Action item
Collect all lines containing the word "diode" from the data.

Record extracts
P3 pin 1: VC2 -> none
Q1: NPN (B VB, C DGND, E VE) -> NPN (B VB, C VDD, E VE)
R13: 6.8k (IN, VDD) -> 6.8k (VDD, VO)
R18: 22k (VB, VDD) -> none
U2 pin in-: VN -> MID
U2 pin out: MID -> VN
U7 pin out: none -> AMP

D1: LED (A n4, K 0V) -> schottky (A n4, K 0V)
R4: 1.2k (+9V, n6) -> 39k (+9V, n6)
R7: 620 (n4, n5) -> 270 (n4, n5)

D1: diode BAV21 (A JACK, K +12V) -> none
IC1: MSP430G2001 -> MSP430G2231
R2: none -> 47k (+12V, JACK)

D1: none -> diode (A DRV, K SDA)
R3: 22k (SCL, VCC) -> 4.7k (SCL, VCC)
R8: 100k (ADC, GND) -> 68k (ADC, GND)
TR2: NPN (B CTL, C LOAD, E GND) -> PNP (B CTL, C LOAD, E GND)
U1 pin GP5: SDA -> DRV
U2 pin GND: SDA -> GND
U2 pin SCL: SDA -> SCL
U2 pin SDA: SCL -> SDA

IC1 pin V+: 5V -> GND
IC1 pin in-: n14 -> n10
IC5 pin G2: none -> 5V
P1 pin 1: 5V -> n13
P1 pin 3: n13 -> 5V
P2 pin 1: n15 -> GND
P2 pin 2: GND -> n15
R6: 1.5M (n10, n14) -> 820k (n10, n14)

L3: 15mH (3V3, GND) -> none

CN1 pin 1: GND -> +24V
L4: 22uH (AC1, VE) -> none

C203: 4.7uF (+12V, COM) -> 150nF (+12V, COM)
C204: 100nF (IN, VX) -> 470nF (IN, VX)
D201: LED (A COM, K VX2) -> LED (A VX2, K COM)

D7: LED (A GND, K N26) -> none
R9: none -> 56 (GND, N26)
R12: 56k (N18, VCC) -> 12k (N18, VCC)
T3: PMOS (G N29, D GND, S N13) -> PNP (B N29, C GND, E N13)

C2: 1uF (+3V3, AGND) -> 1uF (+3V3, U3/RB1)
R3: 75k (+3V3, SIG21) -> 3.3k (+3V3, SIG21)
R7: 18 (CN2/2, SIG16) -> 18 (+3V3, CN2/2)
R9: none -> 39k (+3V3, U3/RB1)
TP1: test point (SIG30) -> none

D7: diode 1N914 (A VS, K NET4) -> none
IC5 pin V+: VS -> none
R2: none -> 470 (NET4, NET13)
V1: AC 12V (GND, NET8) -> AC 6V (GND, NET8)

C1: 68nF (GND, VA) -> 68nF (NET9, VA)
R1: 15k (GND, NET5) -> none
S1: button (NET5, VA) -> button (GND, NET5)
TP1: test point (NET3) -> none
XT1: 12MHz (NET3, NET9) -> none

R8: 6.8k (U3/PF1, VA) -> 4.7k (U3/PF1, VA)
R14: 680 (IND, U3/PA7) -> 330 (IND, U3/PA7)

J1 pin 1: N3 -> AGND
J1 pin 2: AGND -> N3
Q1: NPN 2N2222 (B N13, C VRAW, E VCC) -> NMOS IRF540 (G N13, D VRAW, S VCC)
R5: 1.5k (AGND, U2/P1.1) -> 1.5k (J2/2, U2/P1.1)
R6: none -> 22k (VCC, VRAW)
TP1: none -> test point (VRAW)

Exercise response
D1: diode BAV21 (A JACK, K +12V) -> none
D1: none -> diode (A DRV, K SDA)
D7: diode 1N914 (A VS, K NET4) -> none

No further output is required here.